Stepwise shape edit descriptions ::
- - - -

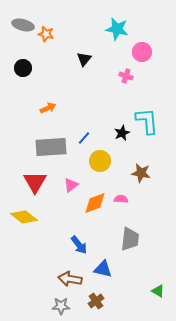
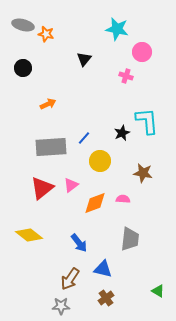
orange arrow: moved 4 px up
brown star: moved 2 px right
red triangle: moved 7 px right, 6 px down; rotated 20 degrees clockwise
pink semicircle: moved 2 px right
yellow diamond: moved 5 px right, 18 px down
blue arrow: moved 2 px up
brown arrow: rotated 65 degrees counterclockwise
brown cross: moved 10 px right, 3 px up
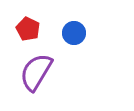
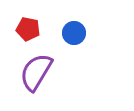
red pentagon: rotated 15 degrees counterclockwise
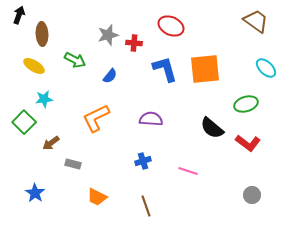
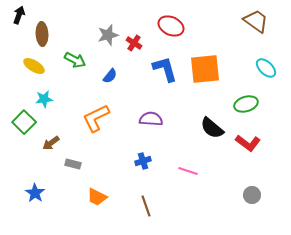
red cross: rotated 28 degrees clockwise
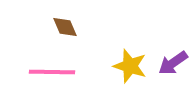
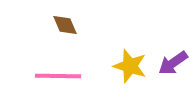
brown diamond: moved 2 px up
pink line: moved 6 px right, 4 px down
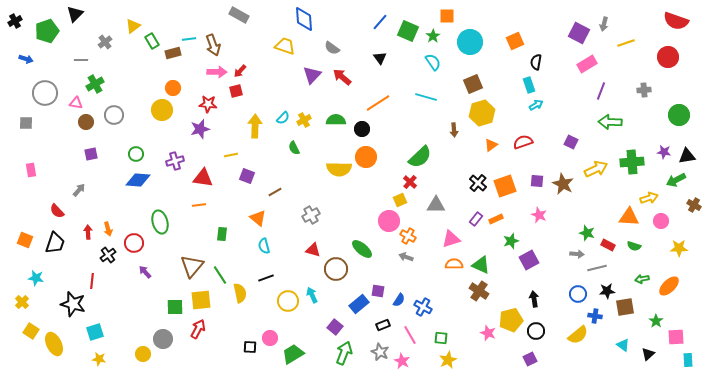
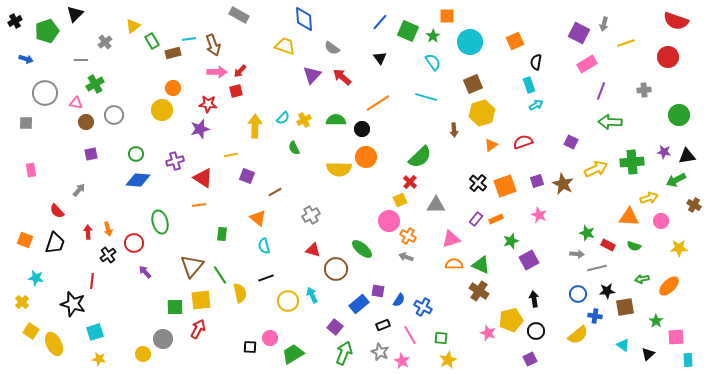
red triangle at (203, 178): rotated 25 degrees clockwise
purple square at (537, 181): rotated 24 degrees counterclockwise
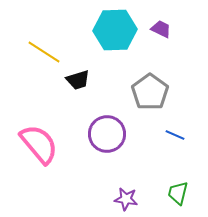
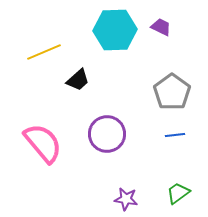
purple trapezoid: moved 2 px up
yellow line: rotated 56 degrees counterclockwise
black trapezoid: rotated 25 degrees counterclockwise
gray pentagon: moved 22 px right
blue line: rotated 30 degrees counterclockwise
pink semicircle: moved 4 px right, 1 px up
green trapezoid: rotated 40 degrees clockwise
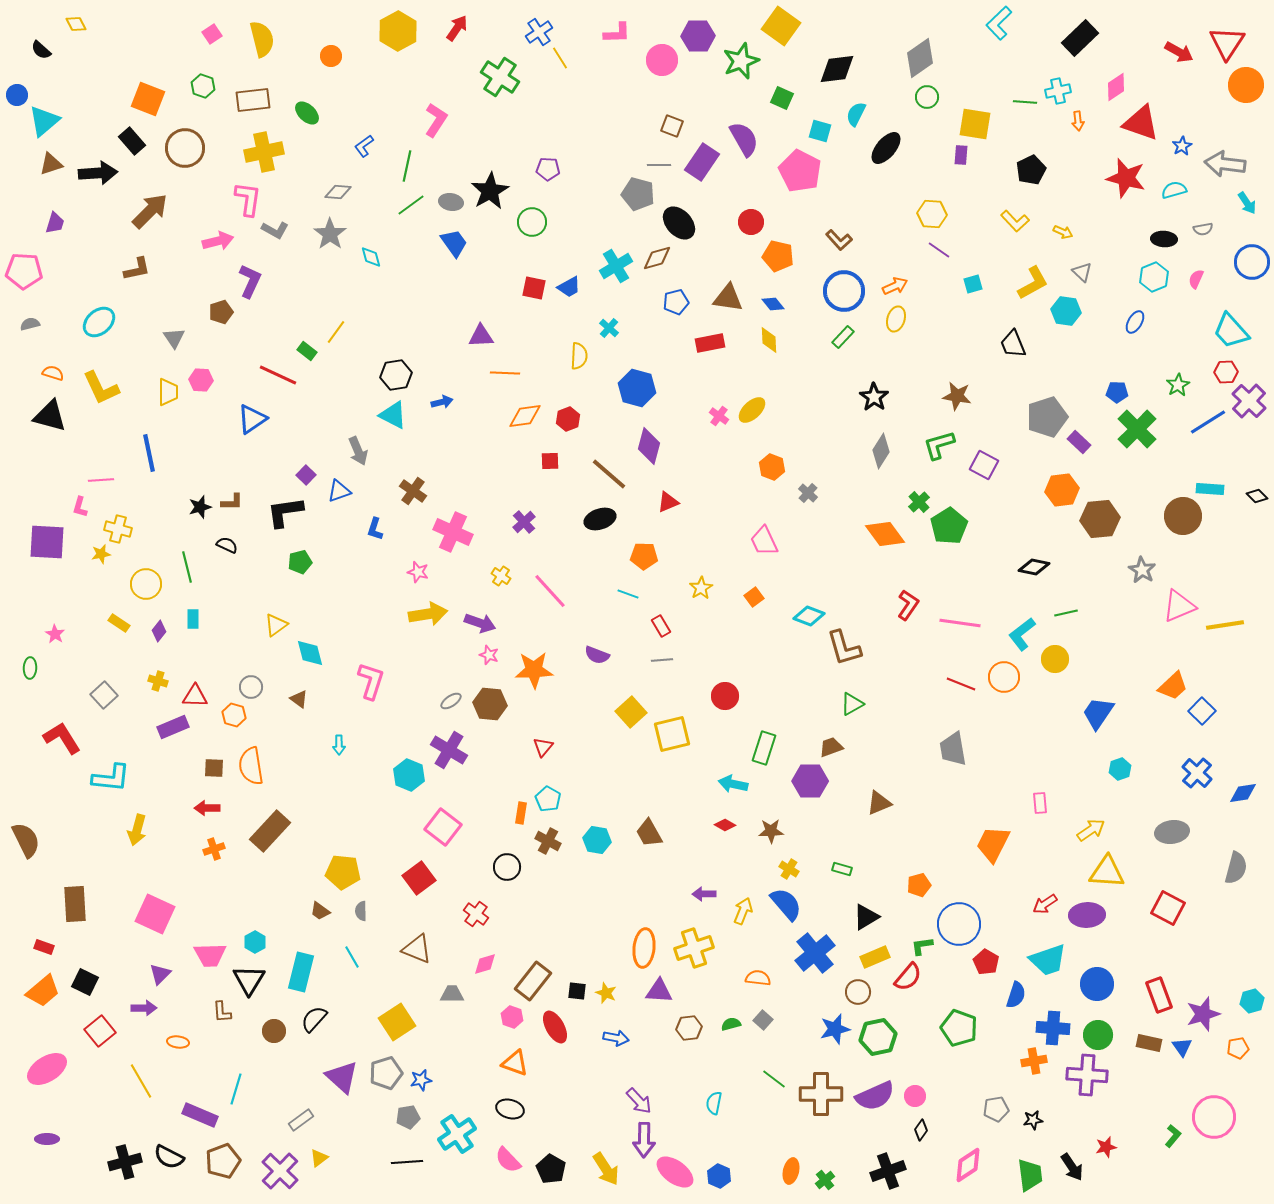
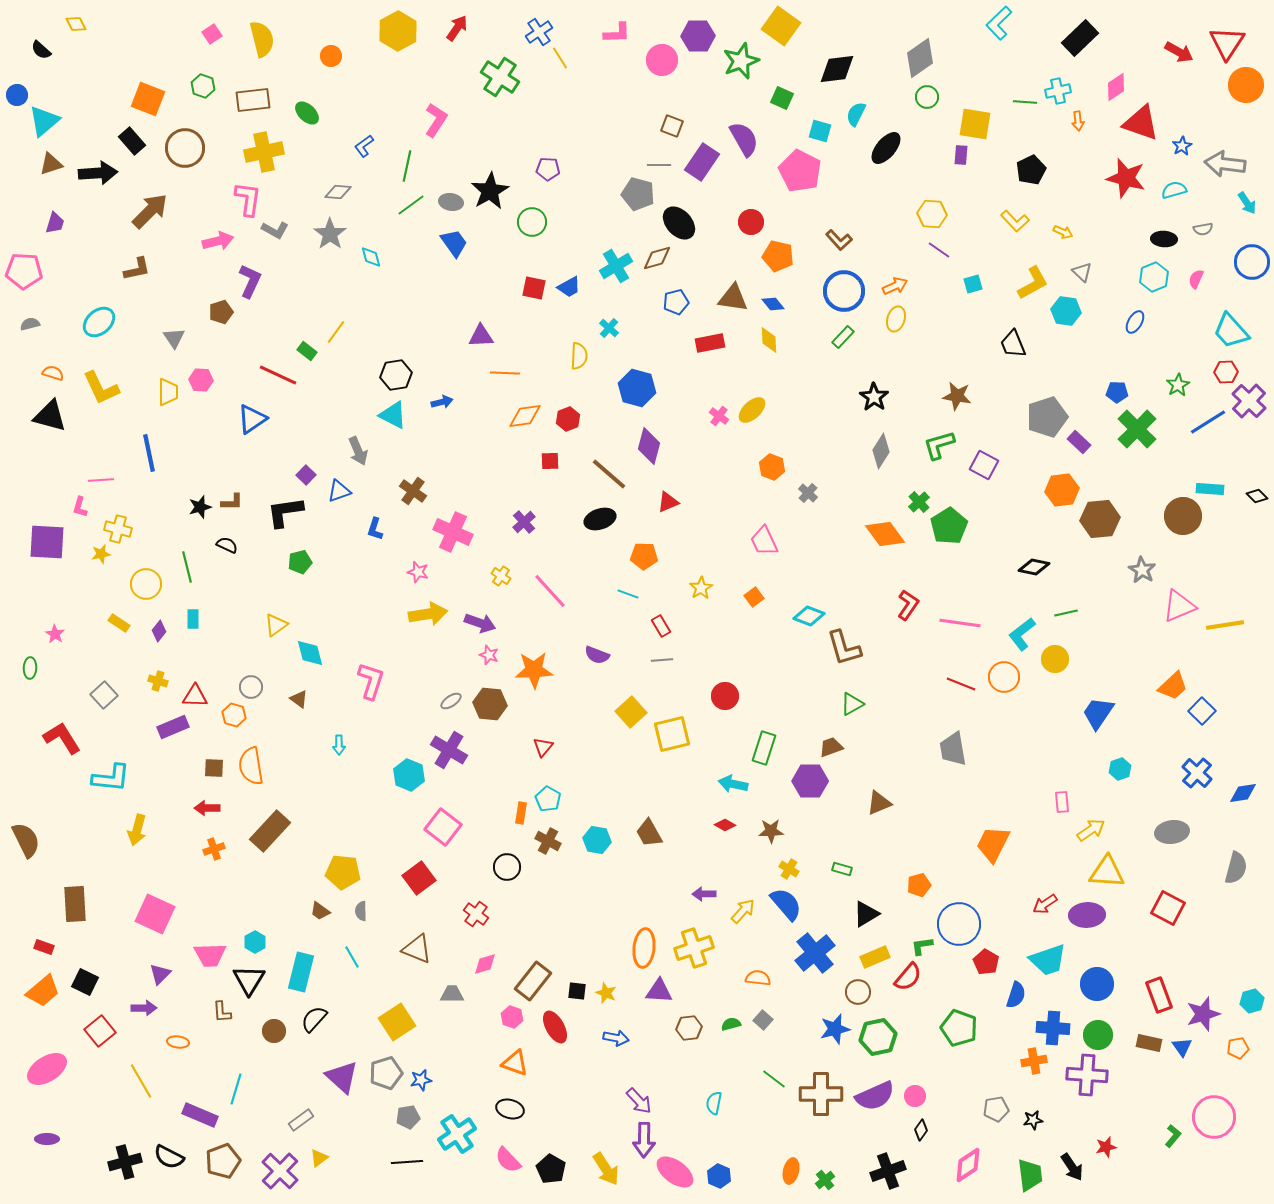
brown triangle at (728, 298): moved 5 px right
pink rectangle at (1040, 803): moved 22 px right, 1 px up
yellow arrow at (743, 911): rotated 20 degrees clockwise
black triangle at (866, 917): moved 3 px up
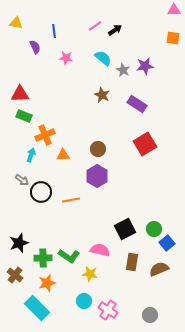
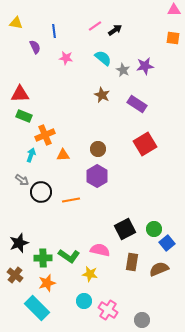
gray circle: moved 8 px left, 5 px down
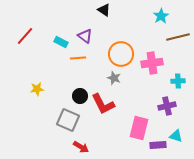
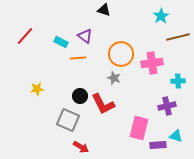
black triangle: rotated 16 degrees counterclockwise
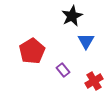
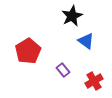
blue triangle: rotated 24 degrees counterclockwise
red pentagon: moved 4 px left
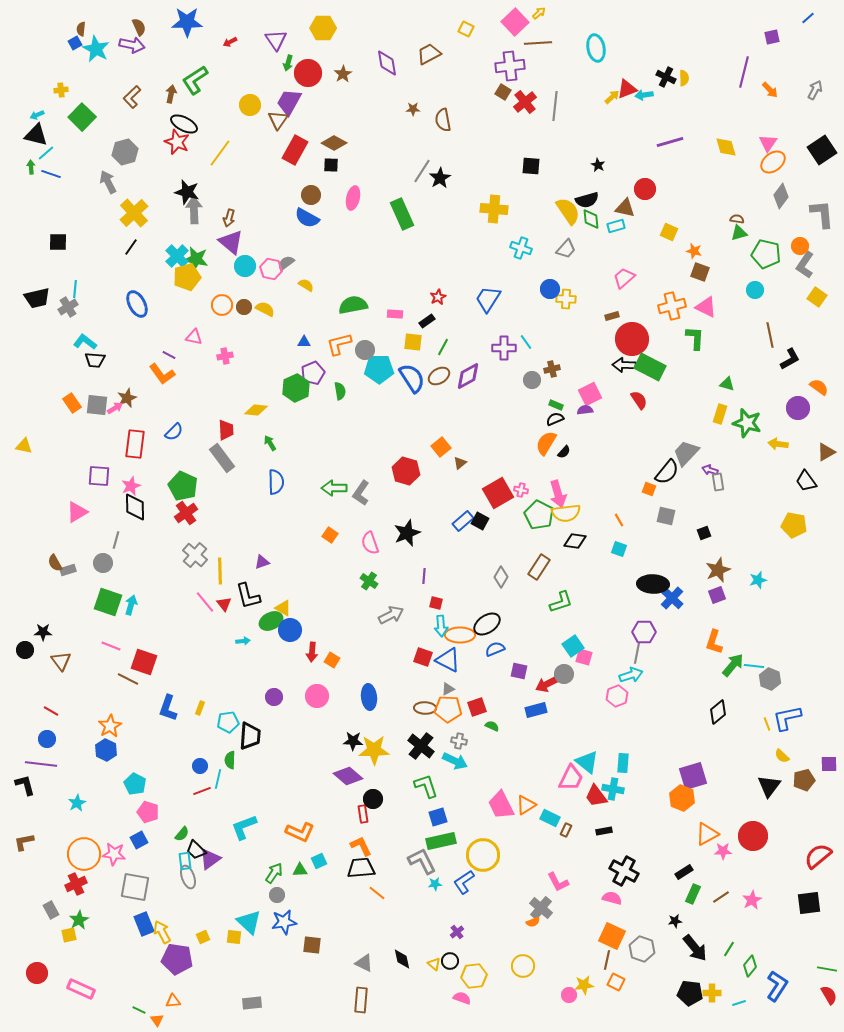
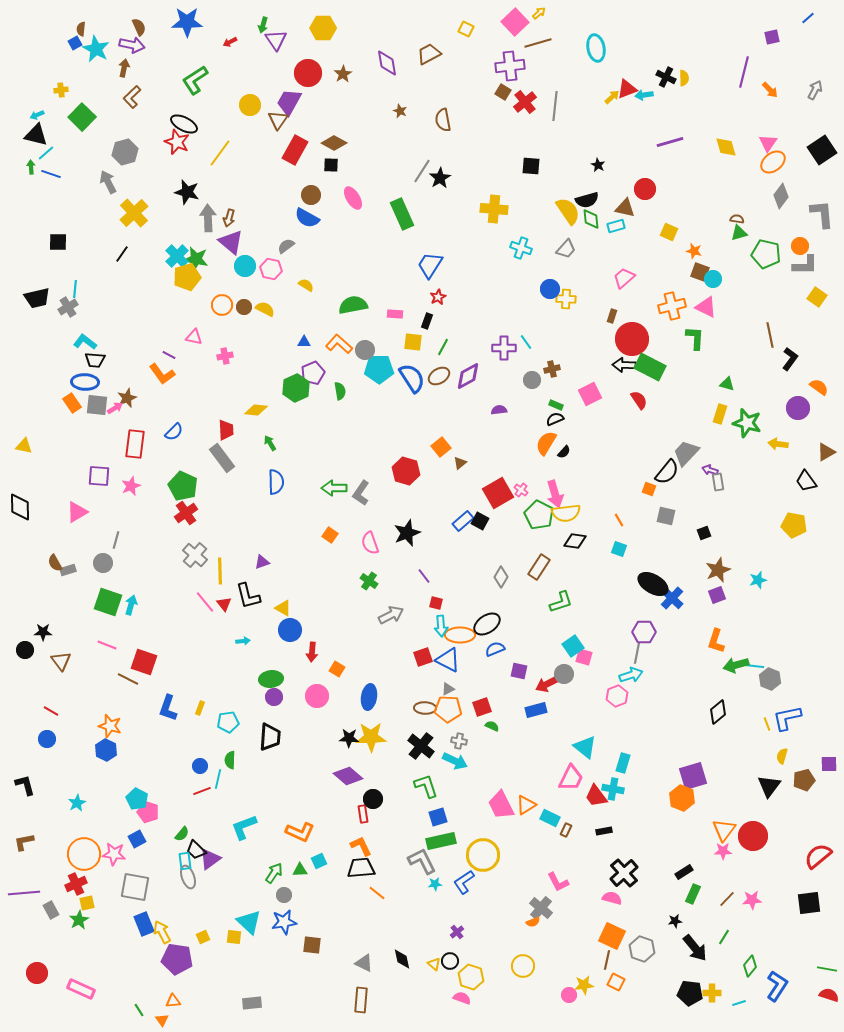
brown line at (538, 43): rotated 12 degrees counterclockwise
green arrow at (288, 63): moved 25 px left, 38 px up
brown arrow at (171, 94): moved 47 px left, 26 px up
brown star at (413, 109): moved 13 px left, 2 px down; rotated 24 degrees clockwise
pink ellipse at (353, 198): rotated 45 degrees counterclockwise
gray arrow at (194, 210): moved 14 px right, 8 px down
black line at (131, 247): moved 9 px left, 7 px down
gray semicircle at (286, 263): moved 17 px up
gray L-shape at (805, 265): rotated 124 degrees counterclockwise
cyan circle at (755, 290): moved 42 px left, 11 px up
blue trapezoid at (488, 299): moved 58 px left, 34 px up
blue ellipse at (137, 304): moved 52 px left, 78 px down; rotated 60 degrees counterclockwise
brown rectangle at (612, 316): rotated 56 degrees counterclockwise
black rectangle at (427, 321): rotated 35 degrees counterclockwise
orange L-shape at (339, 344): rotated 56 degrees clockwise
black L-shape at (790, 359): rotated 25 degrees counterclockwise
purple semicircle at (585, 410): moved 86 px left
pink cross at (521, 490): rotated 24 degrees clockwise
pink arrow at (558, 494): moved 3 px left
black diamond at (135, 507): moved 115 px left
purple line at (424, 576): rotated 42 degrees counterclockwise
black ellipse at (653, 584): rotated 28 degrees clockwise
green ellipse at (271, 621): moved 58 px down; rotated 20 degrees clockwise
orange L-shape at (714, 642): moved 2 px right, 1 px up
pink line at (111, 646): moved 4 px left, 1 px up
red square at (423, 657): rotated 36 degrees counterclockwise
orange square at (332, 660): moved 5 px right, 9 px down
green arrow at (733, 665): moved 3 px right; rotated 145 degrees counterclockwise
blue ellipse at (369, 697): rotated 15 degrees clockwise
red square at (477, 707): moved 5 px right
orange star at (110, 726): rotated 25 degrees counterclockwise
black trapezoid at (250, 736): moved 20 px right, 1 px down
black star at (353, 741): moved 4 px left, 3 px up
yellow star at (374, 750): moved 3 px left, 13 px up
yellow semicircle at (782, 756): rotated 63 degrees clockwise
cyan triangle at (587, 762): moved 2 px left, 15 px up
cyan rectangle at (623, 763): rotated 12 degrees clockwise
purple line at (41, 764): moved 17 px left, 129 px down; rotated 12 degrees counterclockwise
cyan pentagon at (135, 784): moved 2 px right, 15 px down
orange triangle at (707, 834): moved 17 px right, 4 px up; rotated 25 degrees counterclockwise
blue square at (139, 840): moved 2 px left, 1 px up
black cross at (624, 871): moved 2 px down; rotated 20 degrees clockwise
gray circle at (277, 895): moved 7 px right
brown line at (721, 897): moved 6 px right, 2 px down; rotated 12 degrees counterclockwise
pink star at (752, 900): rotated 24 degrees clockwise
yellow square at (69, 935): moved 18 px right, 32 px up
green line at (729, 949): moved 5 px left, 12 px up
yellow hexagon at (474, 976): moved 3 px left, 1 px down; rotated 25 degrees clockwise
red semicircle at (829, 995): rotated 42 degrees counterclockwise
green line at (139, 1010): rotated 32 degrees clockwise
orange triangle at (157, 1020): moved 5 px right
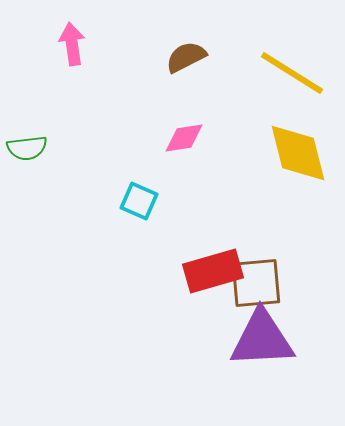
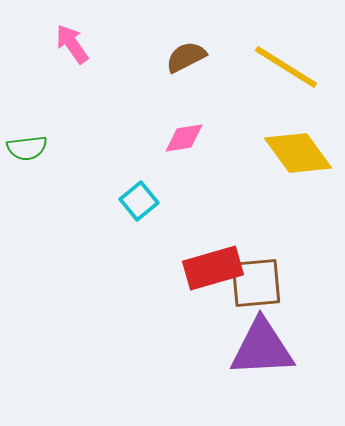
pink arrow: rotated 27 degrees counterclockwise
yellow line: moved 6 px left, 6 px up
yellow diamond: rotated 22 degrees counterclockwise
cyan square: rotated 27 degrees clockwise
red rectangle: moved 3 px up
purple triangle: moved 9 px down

- - - -

Required work :: How many lines of the records contain the string "semicircle"? Respond with the number alone.

Response for this exercise :: 6